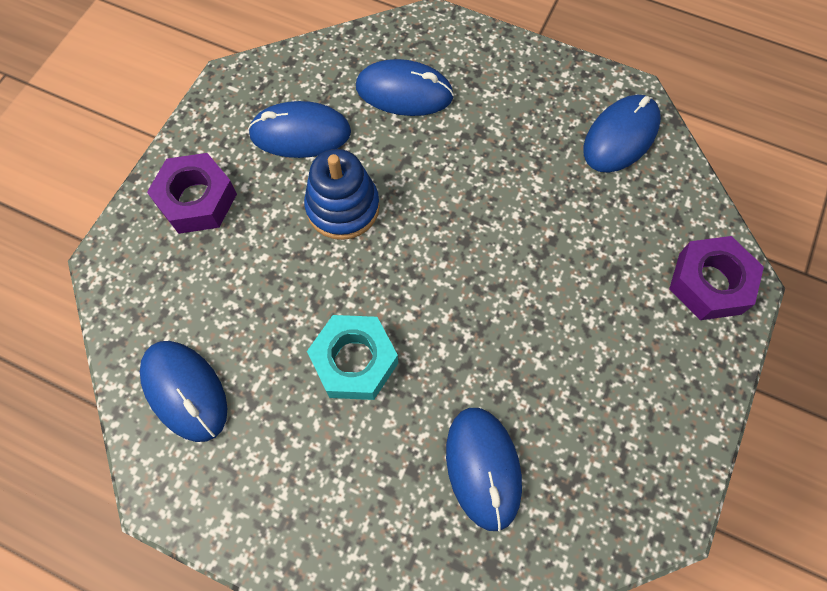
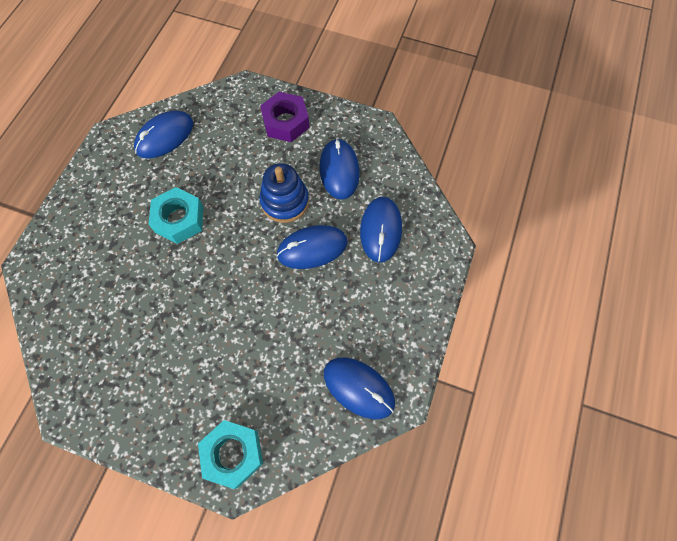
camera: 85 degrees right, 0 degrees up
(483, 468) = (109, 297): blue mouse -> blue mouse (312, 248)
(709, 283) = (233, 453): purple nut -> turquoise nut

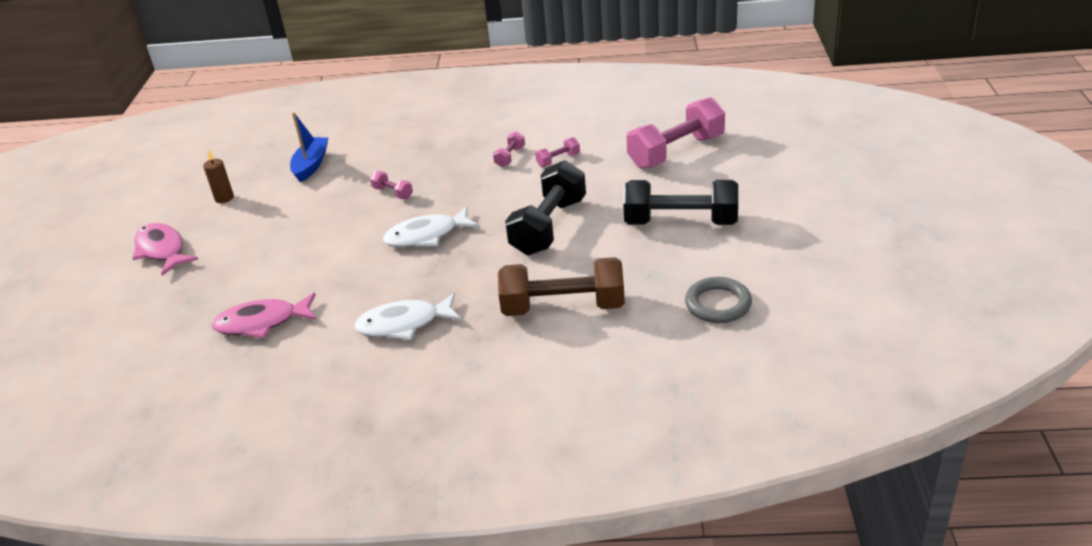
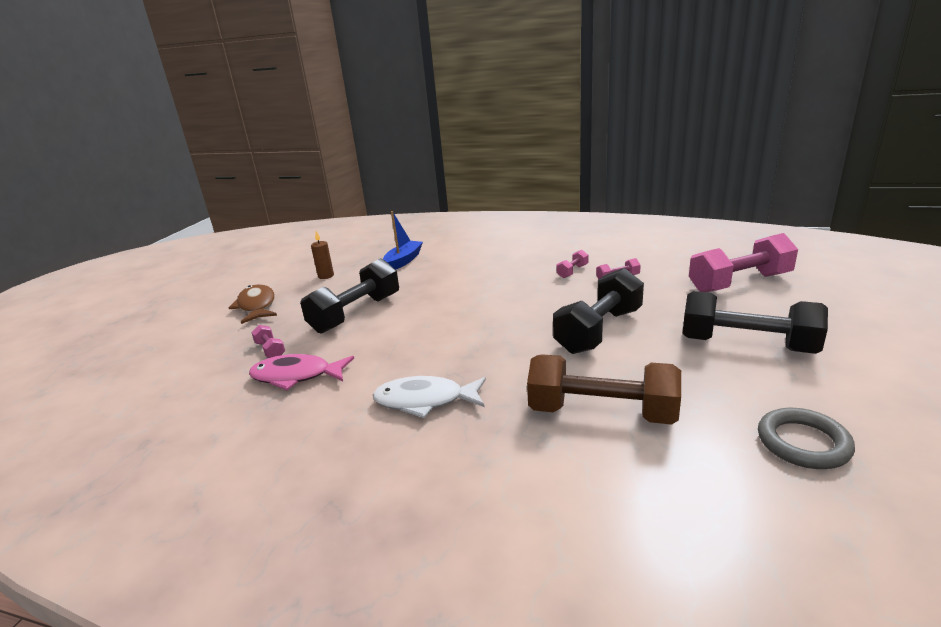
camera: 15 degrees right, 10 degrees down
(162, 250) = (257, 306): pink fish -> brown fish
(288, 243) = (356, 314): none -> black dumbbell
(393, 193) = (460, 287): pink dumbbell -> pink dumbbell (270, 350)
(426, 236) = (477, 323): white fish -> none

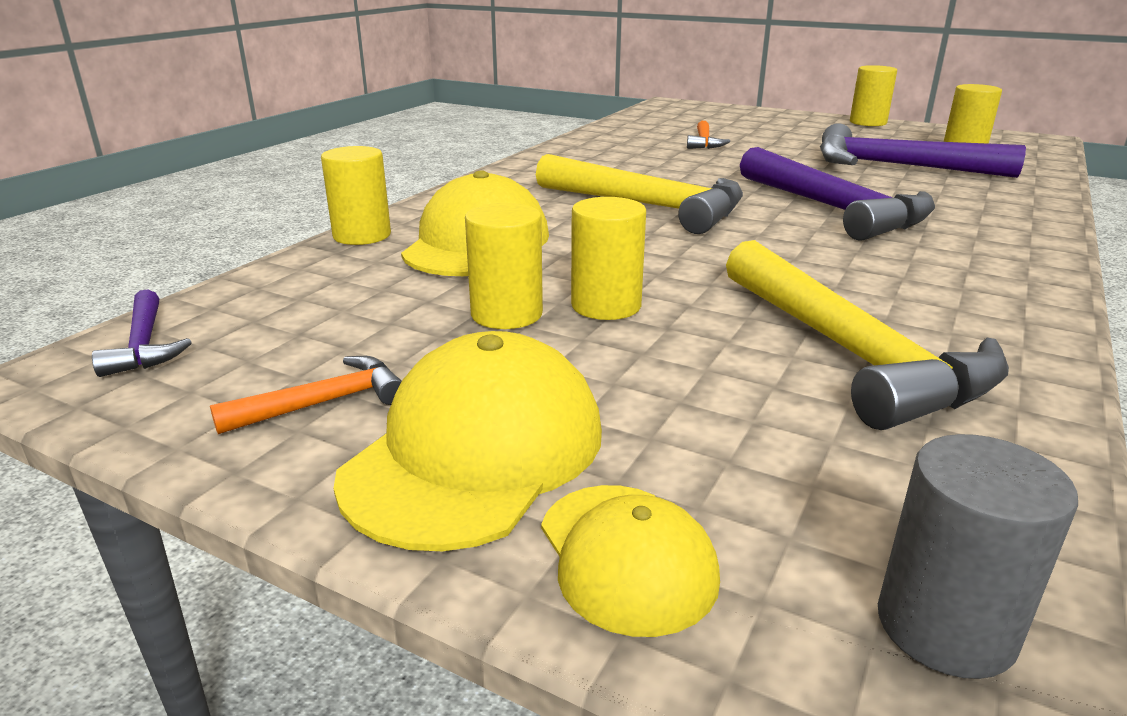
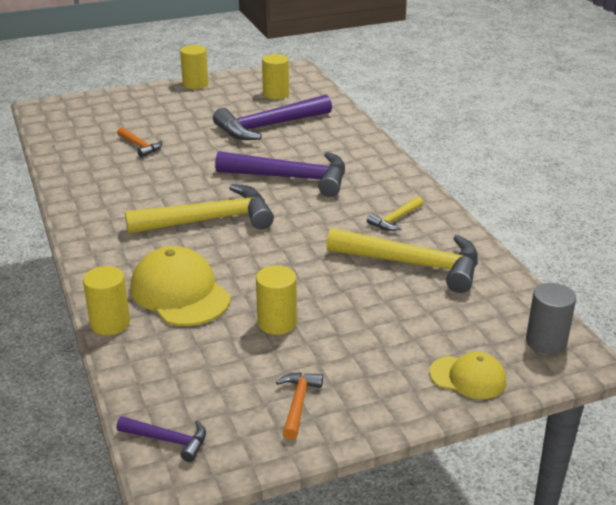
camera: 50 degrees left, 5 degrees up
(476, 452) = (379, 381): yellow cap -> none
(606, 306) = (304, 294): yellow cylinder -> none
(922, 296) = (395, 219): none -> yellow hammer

...

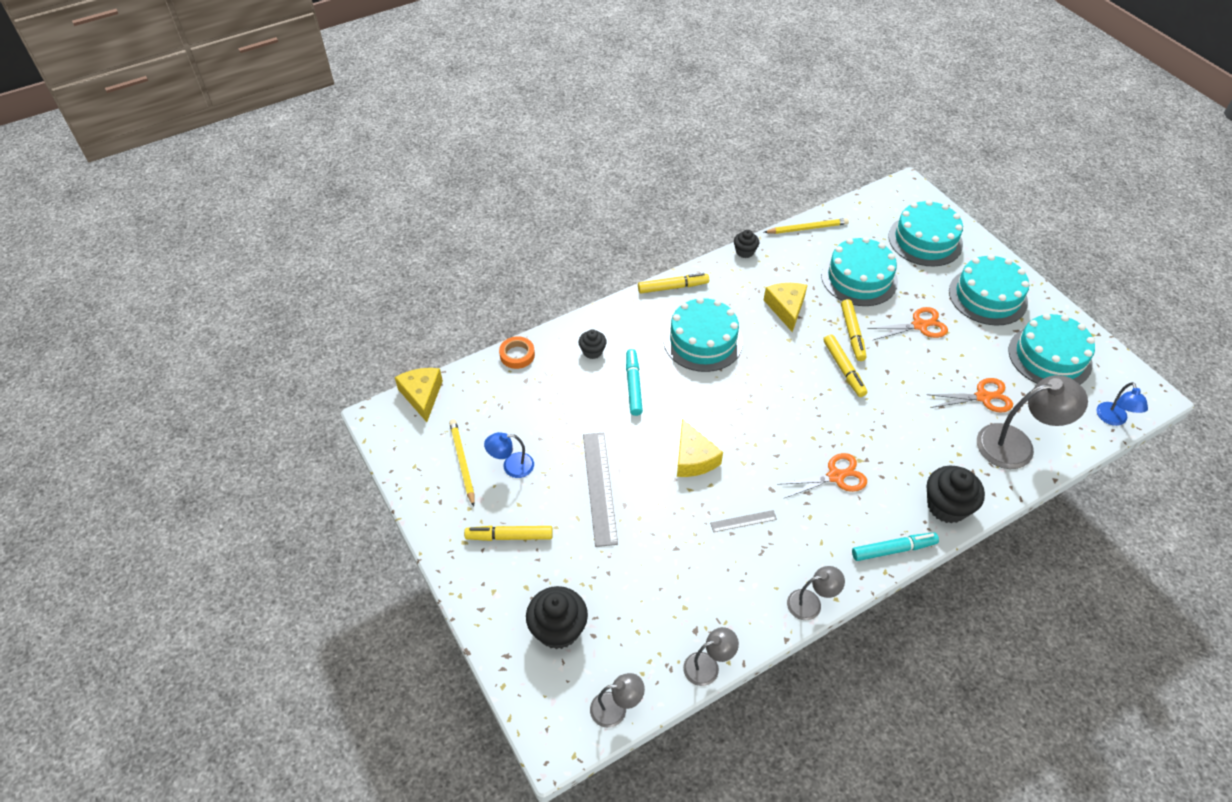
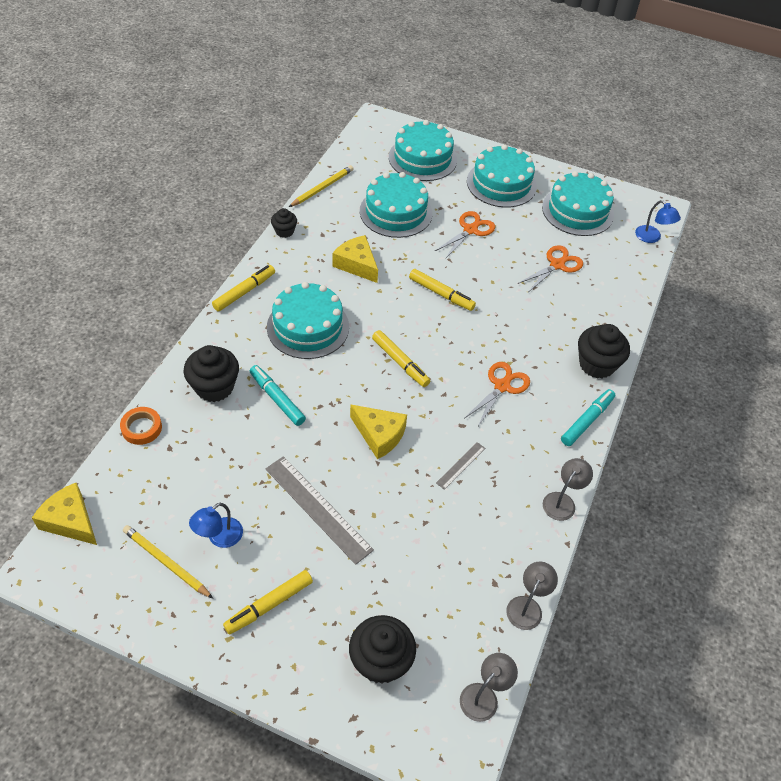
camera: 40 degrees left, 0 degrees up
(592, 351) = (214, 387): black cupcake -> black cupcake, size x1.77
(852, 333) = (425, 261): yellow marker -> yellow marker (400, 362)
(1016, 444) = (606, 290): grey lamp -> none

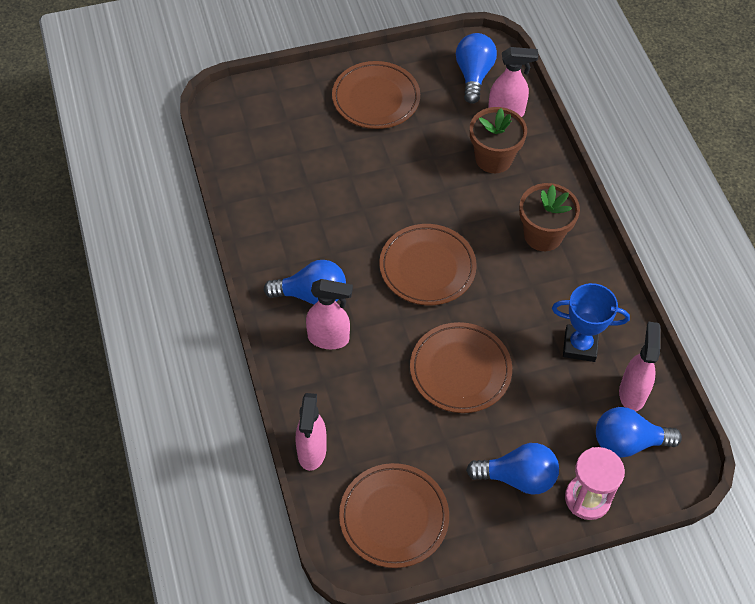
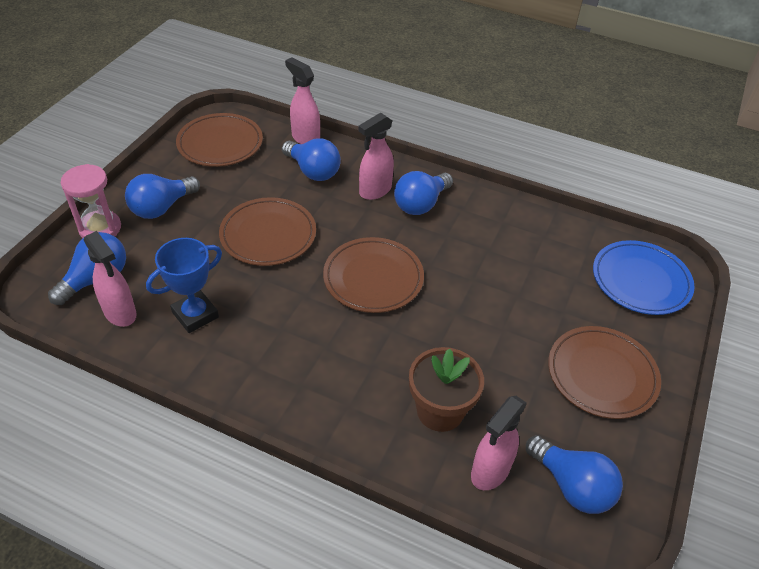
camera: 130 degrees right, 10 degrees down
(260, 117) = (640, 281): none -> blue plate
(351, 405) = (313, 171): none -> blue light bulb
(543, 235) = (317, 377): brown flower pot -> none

• **What the task requires**
Set down again, exactly, every line above from the one with "camera: 85 degrees right, 0 degrees up" down to the one with "(922, 296) = (395, 219): none", both ends included. No pictures, and nothing else.

• **Response area**
camera: 85 degrees right, 0 degrees up
(483, 468) = (109, 297): blue mouse -> blue mouse (312, 248)
(709, 283) = (233, 453): purple nut -> turquoise nut

camera: 15 degrees right, 10 degrees down
(162, 250) = (257, 306): pink fish -> brown fish
(288, 243) = (356, 314): none -> black dumbbell
(393, 193) = (460, 287): pink dumbbell -> pink dumbbell (270, 350)
(426, 236) = (477, 323): white fish -> none

camera: 50 degrees left, 5 degrees up
(476, 452) = (379, 381): yellow cap -> none
(606, 306) = (304, 294): yellow cylinder -> none
(922, 296) = (395, 219): none -> yellow hammer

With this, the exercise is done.